+++ RECORDS SUPPLIED +++

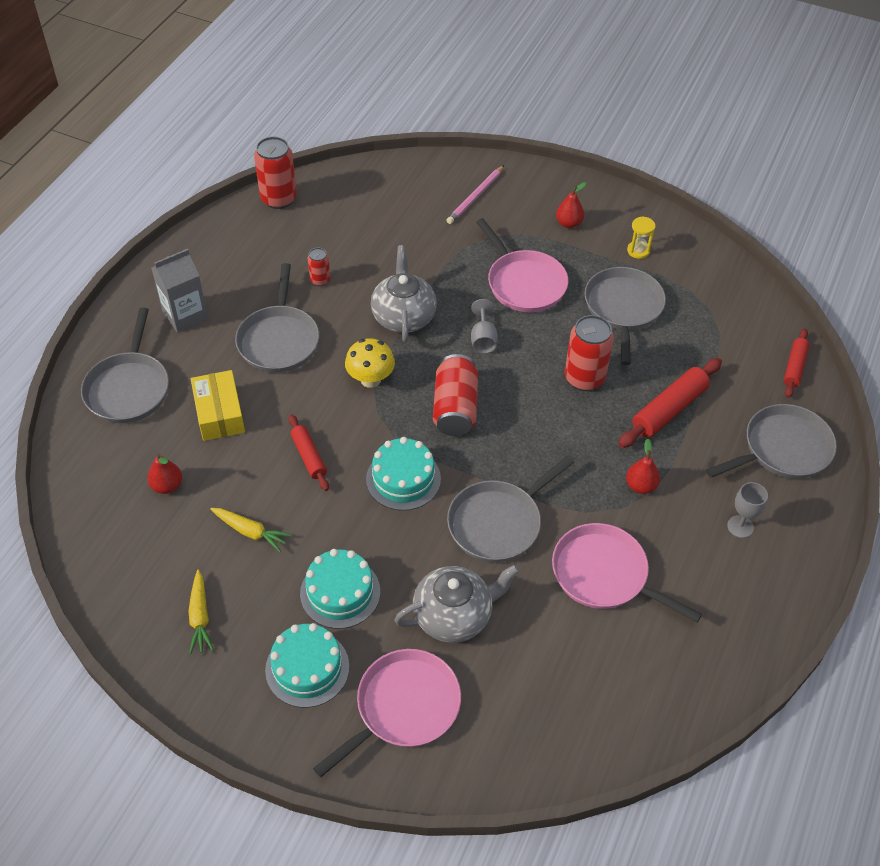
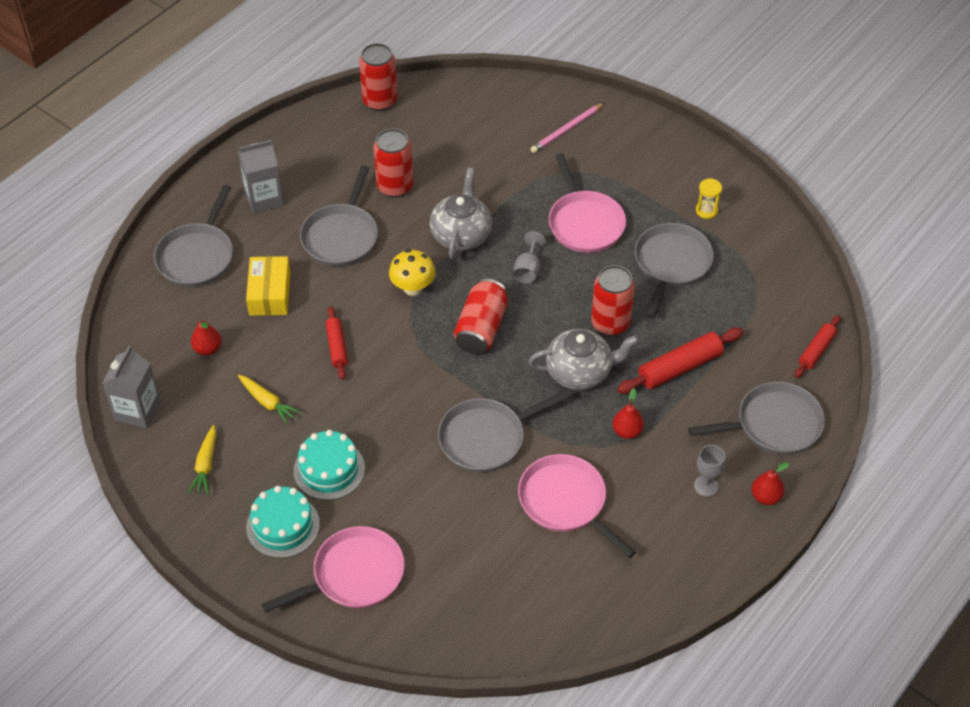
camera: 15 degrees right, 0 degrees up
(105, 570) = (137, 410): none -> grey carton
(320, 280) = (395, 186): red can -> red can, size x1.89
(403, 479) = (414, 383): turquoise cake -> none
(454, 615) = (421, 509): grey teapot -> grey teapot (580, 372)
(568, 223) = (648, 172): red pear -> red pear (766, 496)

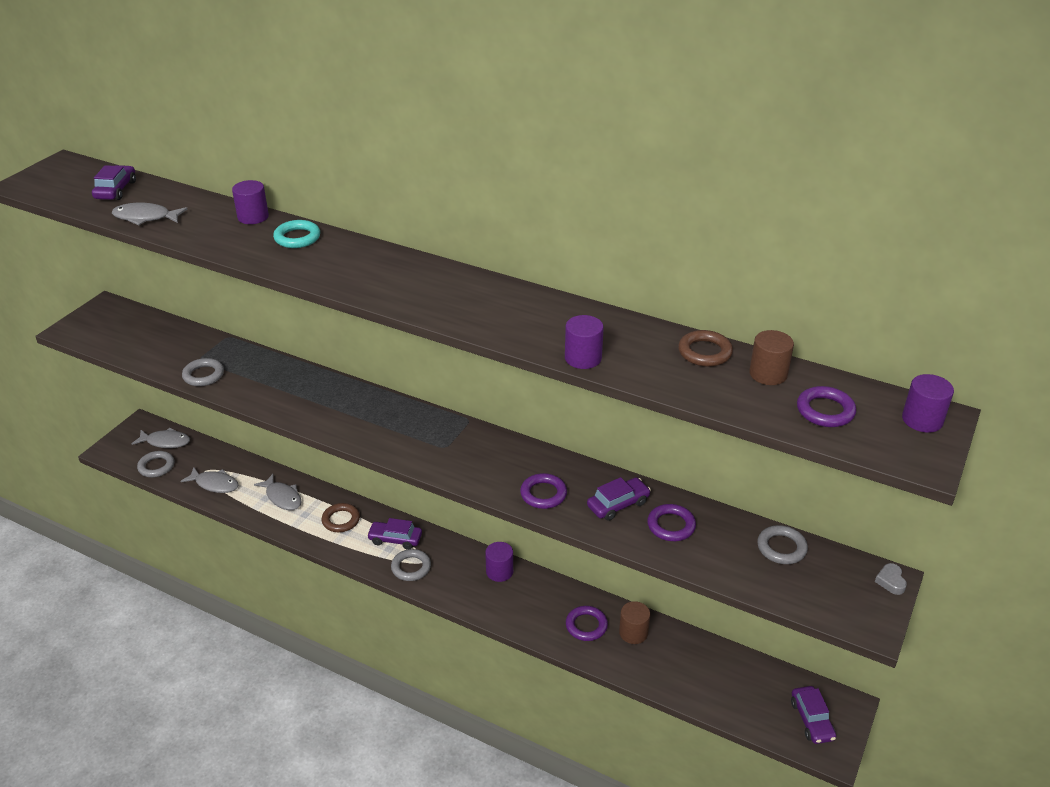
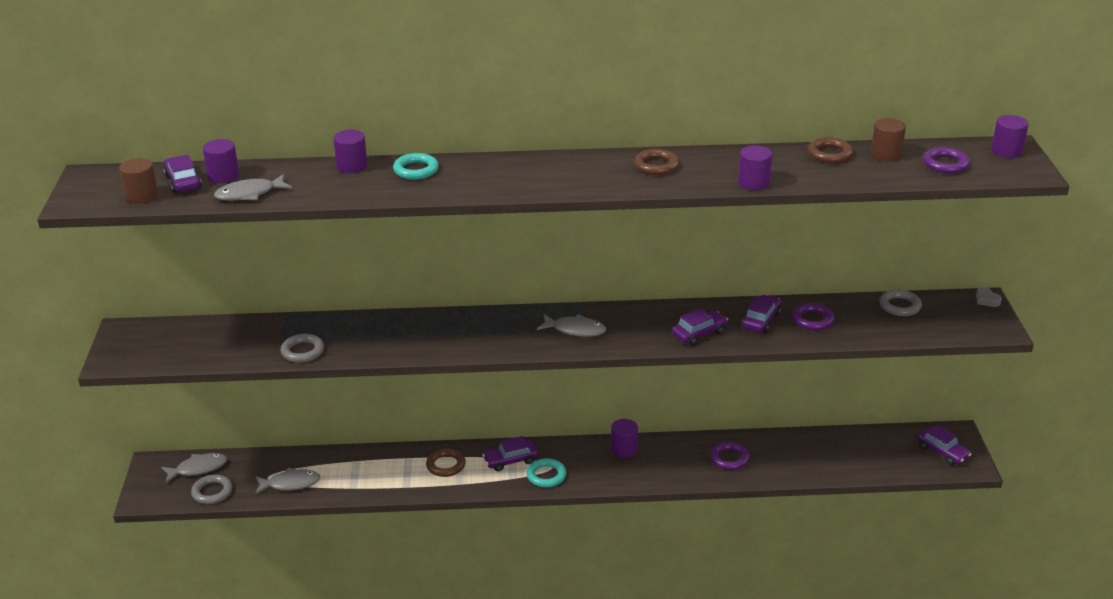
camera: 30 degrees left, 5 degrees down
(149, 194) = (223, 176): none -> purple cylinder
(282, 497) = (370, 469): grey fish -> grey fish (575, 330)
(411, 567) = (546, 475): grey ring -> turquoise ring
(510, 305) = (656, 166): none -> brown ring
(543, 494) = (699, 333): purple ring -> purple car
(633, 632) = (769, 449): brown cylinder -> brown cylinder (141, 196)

+++

» PROMPT: Exactly the lines from the one with "(411, 567) = (546, 475): grey" through the end of the entries, both included, should be written out, and no others.

» TASK ANSWER:
(411, 567) = (546, 475): grey ring -> turquoise ring
(510, 305) = (656, 166): none -> brown ring
(543, 494) = (699, 333): purple ring -> purple car
(633, 632) = (769, 449): brown cylinder -> brown cylinder (141, 196)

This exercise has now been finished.